§ Your assignment:
The data below is to be written out exactly, with no pictures.

§ Given entries:
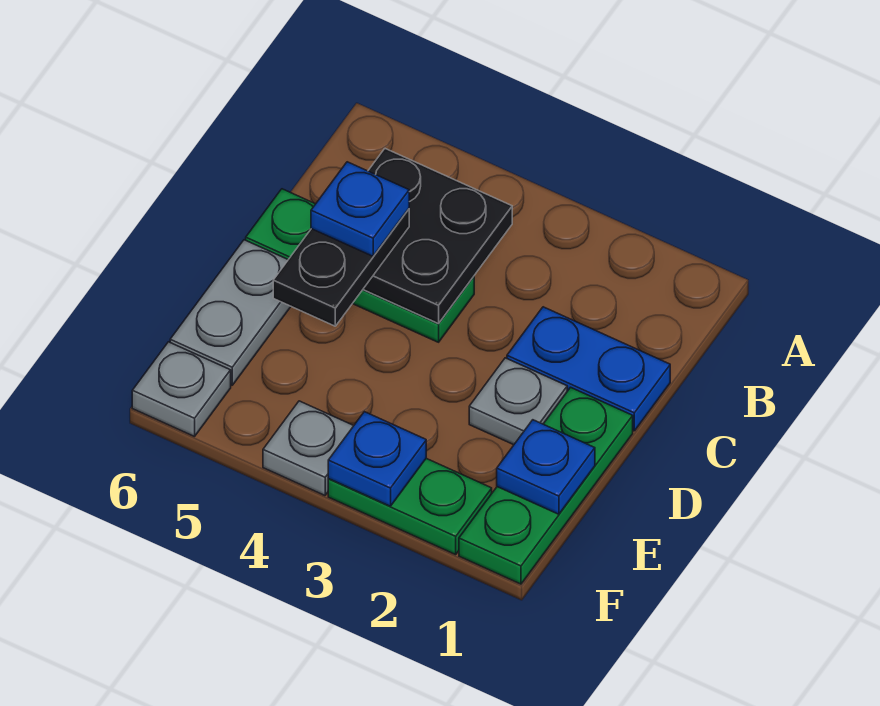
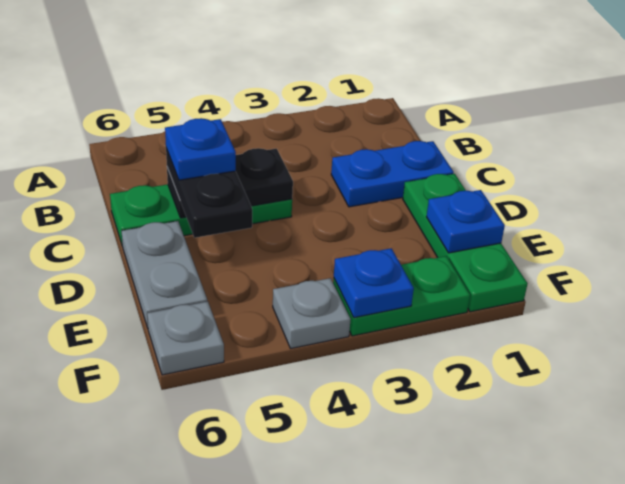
black plate B4:C5 level 2 -> black plate C4:C5 level 2
grey plate D2 level 1 -> none

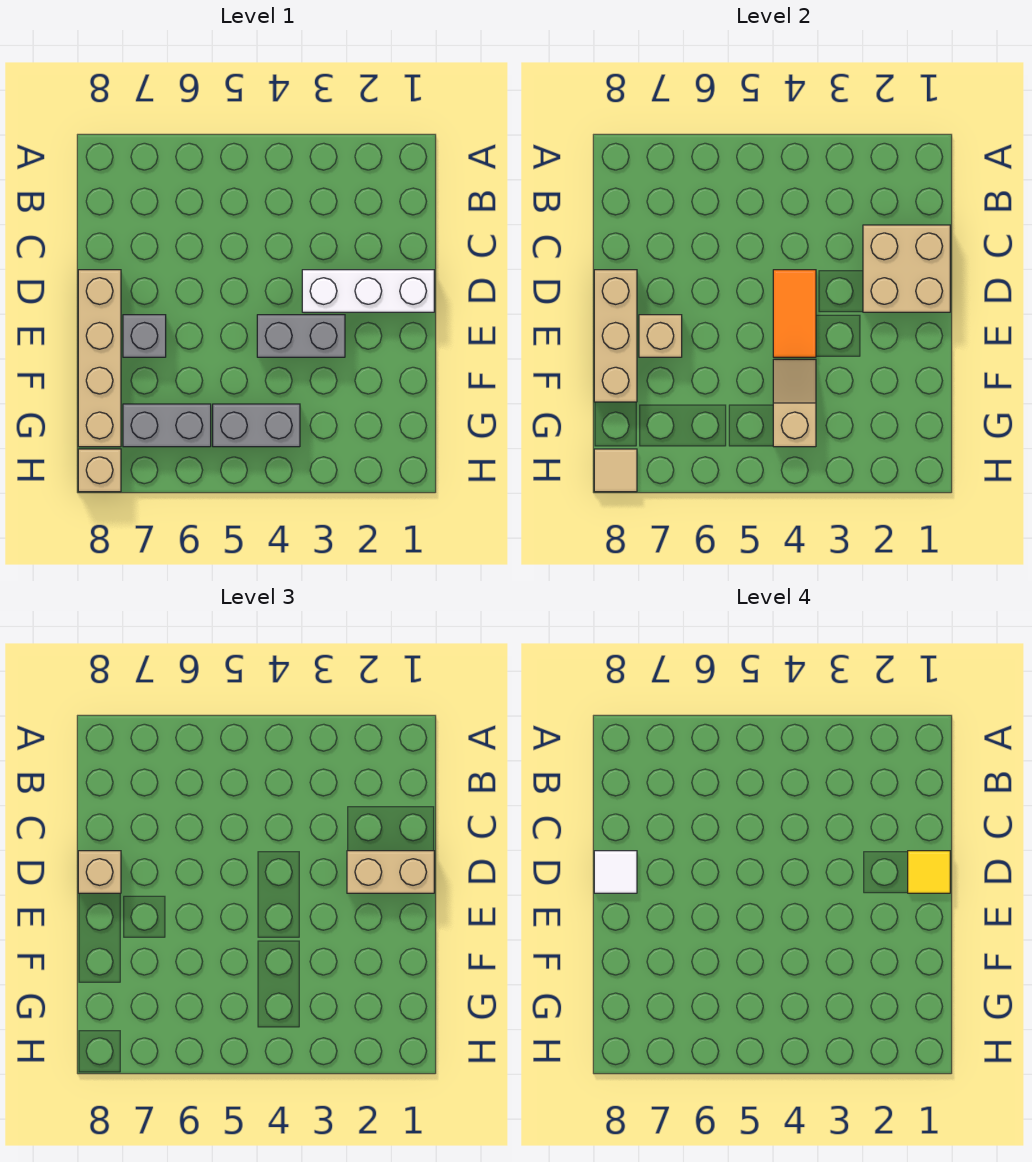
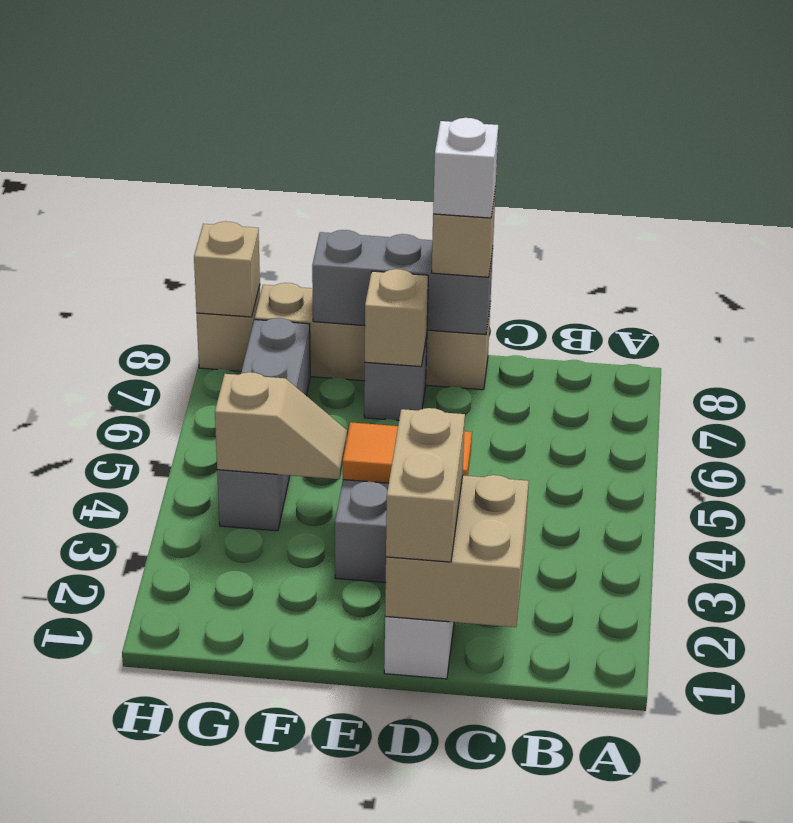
yellow tile D1 level 4 -> none
tan brick D8:F8 level 2 -> grey brick D8:F8 level 2
white tile D8 level 4 -> white brick D8 level 4
tan tile H8 level 2 -> tan brick H8 level 2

§ Answer space:
black plate B4:C5 level 2 -> black plate C4:C5 level 2
grey plate D2 level 1 -> none

yellow tile D1 level 4 -> none
tan brick D8:F8 level 2 -> grey brick D8:F8 level 2
white tile D8 level 4 -> white brick D8 level 4
tan tile H8 level 2 -> tan brick H8 level 2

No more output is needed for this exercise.